§ WHAT THE TASK ASKS
Using the material that follows, output exactly the lines from the one containing "appeared: limón/amarillo 189,178" through the one containing "colour: martillo/blanco 115,328", with both ends kept.

§ RECORDS TO USE
———
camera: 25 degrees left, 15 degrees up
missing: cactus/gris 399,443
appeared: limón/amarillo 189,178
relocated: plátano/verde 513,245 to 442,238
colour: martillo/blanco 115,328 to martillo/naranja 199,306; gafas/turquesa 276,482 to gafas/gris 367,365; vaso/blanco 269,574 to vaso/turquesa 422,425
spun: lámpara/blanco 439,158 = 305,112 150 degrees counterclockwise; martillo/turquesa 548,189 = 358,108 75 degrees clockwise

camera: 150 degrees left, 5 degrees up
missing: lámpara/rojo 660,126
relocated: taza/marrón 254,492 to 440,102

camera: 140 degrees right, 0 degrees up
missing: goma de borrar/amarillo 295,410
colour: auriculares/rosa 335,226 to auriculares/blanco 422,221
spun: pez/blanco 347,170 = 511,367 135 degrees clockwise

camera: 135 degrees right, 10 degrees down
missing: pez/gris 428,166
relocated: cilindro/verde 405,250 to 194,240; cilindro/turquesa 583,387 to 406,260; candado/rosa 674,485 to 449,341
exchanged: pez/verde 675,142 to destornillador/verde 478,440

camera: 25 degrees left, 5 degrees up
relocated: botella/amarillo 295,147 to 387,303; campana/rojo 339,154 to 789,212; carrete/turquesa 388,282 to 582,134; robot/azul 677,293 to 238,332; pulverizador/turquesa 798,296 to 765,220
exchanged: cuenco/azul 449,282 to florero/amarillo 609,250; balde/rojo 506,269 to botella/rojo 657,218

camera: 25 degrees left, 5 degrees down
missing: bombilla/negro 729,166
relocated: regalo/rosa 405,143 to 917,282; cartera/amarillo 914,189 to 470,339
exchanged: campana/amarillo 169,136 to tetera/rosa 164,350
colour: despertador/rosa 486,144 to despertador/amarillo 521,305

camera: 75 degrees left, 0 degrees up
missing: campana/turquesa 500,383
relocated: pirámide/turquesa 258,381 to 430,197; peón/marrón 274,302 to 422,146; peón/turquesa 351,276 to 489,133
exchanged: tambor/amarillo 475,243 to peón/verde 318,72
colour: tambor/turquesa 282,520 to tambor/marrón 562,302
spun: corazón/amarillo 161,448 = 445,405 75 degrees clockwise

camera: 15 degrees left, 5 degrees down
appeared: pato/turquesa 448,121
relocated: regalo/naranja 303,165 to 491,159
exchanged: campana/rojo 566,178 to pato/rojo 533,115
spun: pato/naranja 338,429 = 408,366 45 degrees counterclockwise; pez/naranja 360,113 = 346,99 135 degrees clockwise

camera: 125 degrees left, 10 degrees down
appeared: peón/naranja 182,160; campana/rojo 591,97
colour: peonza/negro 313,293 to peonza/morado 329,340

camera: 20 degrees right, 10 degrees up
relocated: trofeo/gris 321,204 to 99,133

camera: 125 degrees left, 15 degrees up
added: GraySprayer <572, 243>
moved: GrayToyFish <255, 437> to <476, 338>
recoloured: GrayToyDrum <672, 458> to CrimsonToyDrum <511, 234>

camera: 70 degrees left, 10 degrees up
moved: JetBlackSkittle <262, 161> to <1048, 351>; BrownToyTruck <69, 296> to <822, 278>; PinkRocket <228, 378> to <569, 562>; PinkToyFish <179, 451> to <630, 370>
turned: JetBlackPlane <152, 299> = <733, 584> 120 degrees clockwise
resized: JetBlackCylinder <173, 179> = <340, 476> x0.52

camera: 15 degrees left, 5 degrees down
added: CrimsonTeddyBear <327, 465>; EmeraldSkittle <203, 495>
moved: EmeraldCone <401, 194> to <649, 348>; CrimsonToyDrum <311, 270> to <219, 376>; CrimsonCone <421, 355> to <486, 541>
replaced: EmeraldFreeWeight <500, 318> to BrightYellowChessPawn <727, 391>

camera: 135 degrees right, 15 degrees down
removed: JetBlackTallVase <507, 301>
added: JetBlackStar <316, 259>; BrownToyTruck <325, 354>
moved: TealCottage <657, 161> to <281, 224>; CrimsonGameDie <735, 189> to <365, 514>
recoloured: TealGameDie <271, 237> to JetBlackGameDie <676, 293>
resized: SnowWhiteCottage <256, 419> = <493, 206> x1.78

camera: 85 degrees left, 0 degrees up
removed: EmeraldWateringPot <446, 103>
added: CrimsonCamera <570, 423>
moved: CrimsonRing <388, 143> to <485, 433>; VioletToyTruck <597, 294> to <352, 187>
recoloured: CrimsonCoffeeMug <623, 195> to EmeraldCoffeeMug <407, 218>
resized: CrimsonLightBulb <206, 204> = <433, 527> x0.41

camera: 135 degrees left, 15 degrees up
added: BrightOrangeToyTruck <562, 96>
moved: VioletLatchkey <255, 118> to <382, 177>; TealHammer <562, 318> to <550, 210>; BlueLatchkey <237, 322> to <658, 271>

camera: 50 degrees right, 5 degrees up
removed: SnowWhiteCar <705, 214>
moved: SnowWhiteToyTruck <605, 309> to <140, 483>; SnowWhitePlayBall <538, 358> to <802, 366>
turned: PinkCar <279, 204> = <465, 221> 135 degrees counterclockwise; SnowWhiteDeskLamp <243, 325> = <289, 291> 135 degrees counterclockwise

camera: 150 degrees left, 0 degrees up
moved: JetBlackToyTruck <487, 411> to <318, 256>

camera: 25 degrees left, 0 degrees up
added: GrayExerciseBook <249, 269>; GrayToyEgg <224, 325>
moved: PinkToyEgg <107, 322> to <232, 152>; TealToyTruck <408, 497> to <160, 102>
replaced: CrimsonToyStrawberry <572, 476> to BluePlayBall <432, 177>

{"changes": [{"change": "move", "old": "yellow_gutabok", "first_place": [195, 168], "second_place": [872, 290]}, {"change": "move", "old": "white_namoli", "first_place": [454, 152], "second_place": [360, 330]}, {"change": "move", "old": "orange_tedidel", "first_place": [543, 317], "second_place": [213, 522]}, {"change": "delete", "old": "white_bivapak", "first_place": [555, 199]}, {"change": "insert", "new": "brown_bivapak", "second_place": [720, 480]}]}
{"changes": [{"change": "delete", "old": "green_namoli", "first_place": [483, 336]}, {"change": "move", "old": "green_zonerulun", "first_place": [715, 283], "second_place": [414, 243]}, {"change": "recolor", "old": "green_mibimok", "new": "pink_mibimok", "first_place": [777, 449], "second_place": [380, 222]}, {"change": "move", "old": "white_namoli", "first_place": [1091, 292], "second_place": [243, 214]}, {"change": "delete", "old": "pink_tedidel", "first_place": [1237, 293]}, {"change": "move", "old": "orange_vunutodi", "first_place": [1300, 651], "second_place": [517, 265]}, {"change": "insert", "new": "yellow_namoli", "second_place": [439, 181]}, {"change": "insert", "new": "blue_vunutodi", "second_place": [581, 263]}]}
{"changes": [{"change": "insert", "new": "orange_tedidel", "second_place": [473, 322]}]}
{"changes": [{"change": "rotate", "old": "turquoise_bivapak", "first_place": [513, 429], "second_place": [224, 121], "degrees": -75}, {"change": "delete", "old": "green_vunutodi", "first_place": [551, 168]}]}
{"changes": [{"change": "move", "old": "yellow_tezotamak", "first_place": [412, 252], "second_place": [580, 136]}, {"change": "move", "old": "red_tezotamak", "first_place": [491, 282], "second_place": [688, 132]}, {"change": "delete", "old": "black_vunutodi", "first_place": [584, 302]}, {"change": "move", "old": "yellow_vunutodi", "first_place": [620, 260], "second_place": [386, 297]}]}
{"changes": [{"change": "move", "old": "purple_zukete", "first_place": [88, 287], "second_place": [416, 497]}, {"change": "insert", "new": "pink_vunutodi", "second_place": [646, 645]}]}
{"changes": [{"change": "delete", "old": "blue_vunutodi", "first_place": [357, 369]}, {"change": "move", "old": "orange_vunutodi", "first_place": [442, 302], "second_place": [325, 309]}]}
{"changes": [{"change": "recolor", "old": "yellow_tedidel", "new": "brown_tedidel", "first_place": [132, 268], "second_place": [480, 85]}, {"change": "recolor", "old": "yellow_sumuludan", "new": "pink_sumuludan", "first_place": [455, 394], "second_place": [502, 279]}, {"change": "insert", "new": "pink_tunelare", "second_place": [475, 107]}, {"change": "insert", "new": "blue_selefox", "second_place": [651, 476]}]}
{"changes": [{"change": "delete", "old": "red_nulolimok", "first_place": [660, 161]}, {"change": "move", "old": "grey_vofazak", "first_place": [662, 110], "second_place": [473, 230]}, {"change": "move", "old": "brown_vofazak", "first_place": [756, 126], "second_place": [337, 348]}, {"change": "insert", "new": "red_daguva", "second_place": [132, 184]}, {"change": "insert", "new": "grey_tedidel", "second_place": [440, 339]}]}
———
§ RESULT FOR THIS TASK
appeared: limón/amarillo 189,178
relocated: plátano/verde 513,245 to 442,238
colour: martillo/blanco 115,328 to martillo/naranja 199,306; gafas/turquesa 276,482 to gafas/gris 367,365; vaso/blanco 269,574 to vaso/turquesa 422,425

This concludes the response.